— Problem to solve —
Please return the listing exactly as it stands, skipping any pictures.

— Data shown —
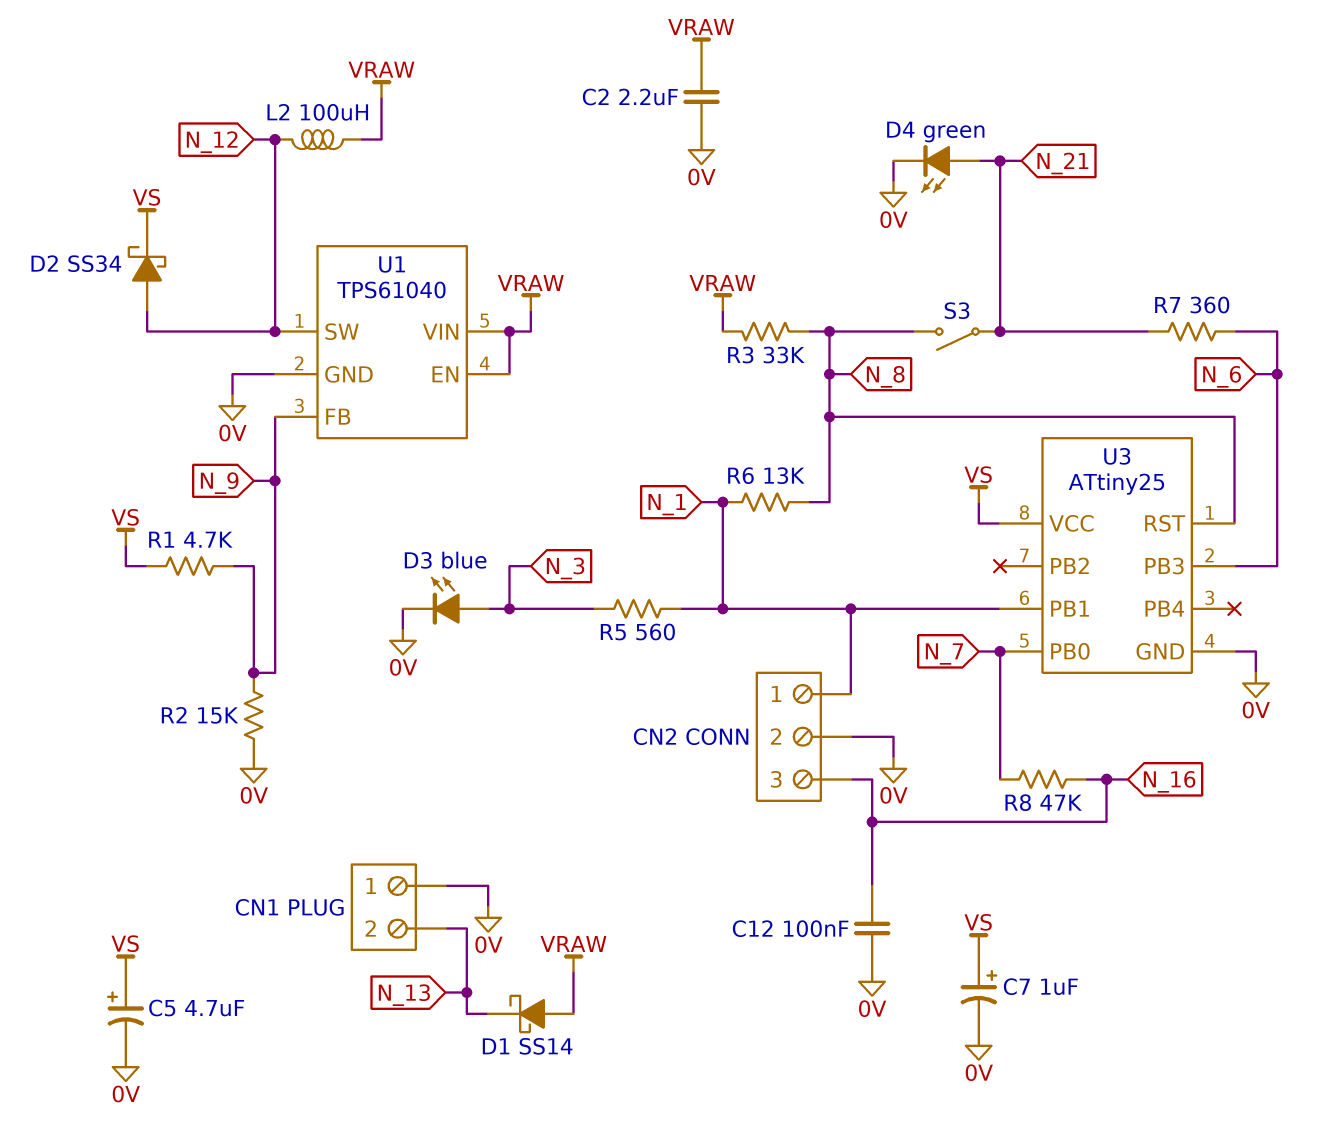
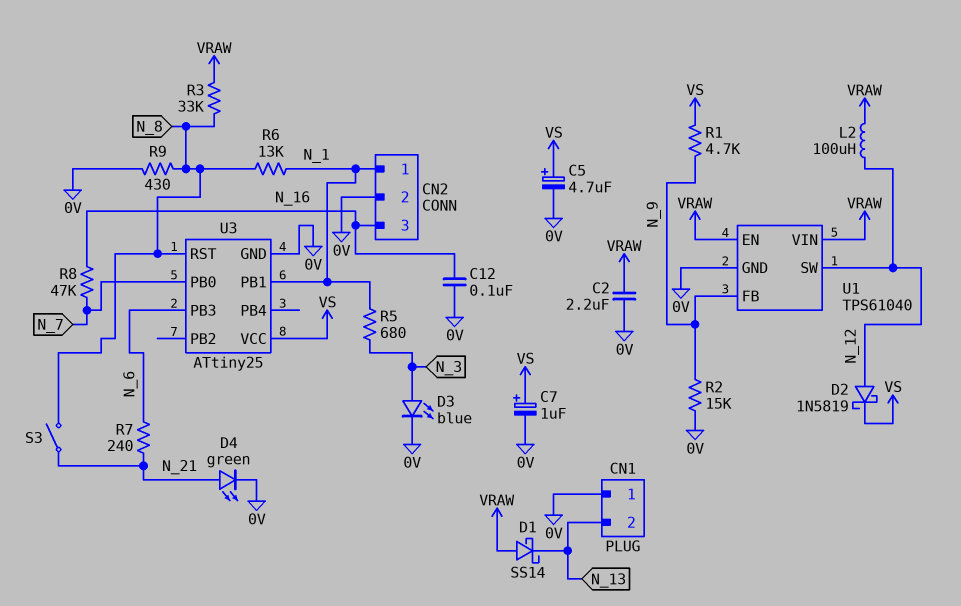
D2: schottky SS34 (A N_12, K VS) -> schottky 1N5819 (A N_12, K VS)
R5: 560 (N_1, N_3) -> 680 (N_1, N_3)
R7: 360 (N_6, N_21) -> 240 (N_6, N_21)
R9: none -> 430 (0V, N_8)

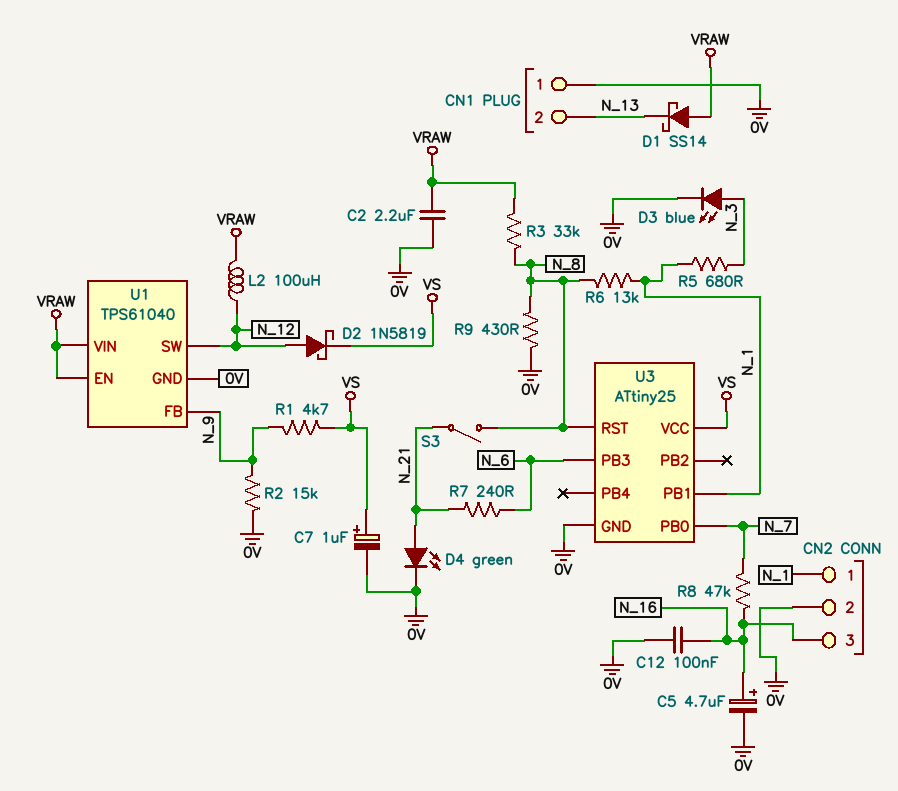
C5: 4.7uF (plus VS, minus 0V) -> 4.7uF (plus N_16, minus 0V)

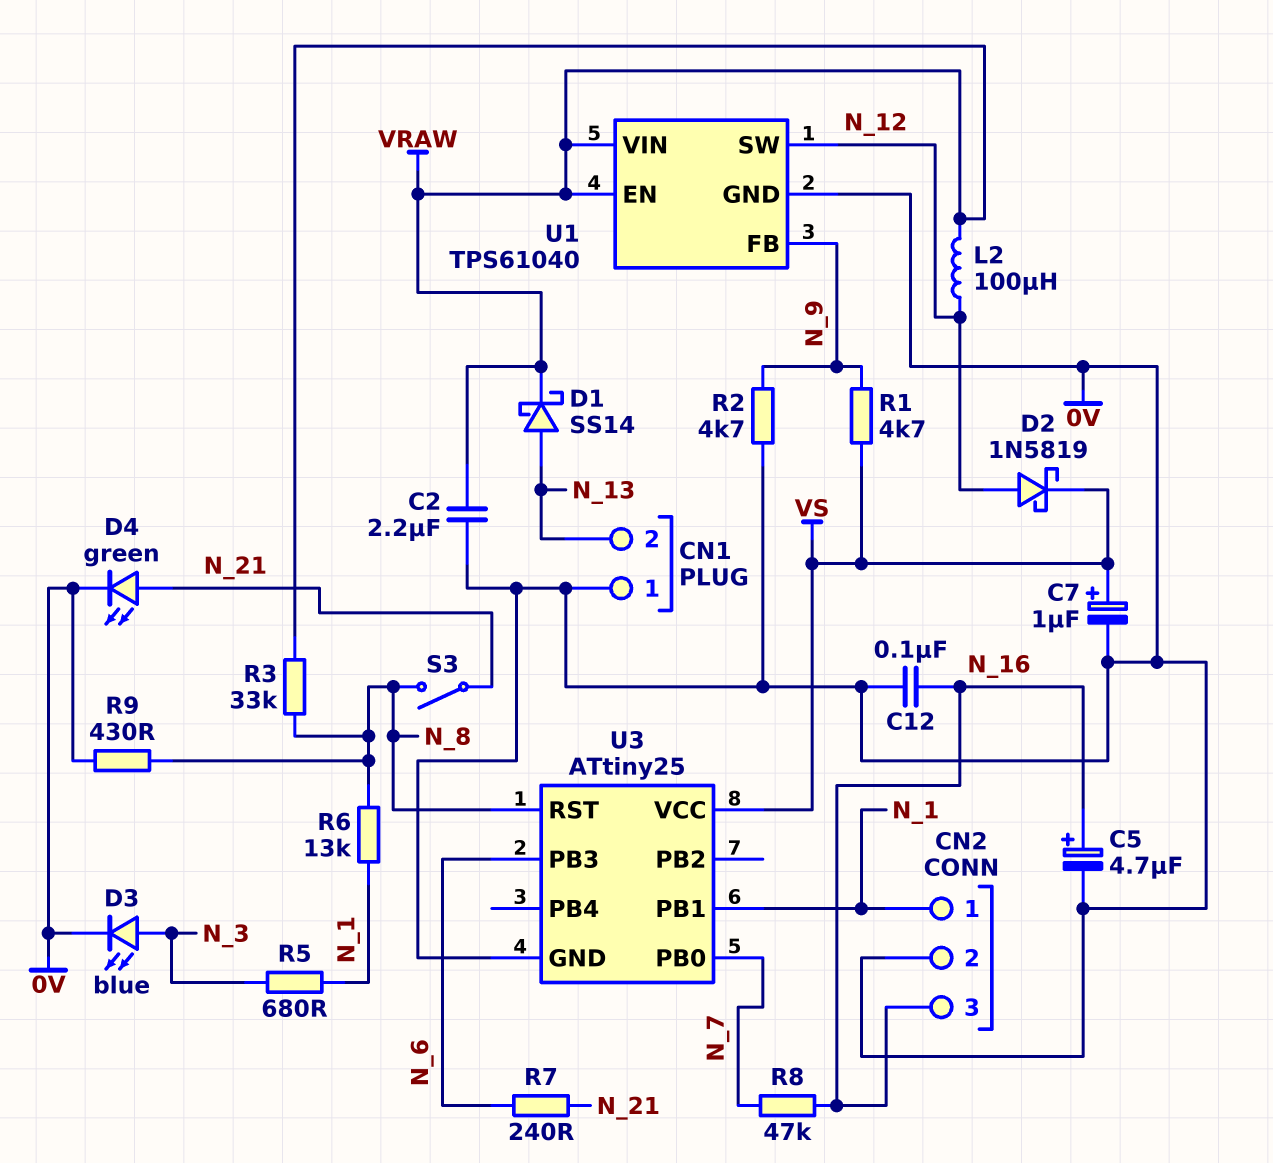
D1: schottky SS14 (A VRAW, K N_13) -> schottky SS14 (A N_13, K VRAW)
R2: 15k (0V, N_9) -> 4.7k (0V, N_9)

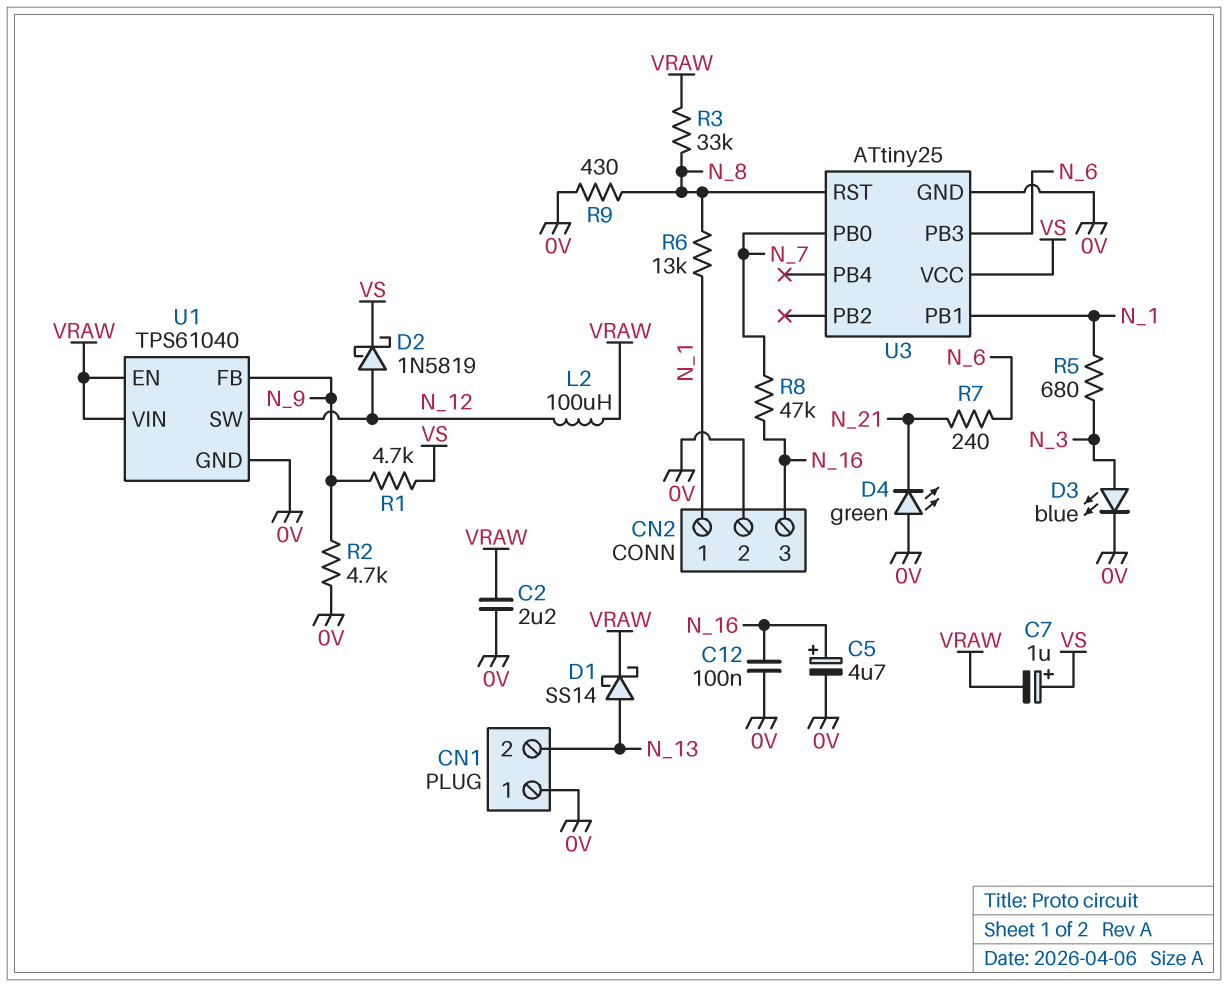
C7: 1uF (plus VS, minus 0V) -> 1uF (plus VS, minus VRAW)
D4: LED green (A N_21, K 0V) -> LED green (A 0V, K N_21)
S3: switch (N_8, N_21) -> none

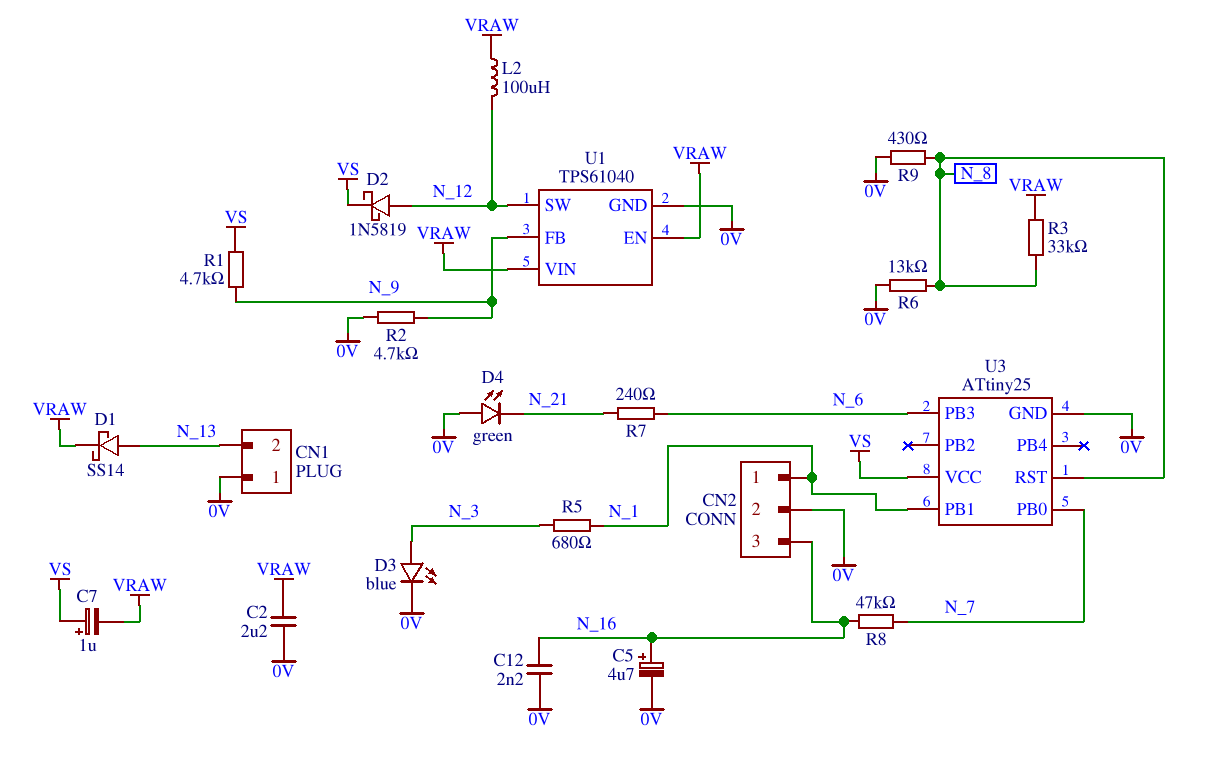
C12: 100nF (0V, N_16) -> 2.2nF (0V, N_16)
R6: 13k (N_1, N_8) -> 13k (0V, N_8)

— Answer for the task —
D2: schottky SS34 (A N_12, K VS) -> schottky 1N5819 (A N_12, K VS)
R5: 560 (N_1, N_3) -> 680 (N_1, N_3)
R7: 360 (N_6, N_21) -> 240 (N_6, N_21)
R9: none -> 430 (0V, N_8)

C5: 4.7uF (plus VS, minus 0V) -> 4.7uF (plus N_16, minus 0V)

D1: schottky SS14 (A VRAW, K N_13) -> schottky SS14 (A N_13, K VRAW)
R2: 15k (0V, N_9) -> 4.7k (0V, N_9)

C7: 1uF (plus VS, minus 0V) -> 1uF (plus VS, minus VRAW)
D4: LED green (A N_21, K 0V) -> LED green (A 0V, K N_21)
S3: switch (N_8, N_21) -> none

C12: 100nF (0V, N_16) -> 2.2nF (0V, N_16)
R6: 13k (N_1, N_8) -> 13k (0V, N_8)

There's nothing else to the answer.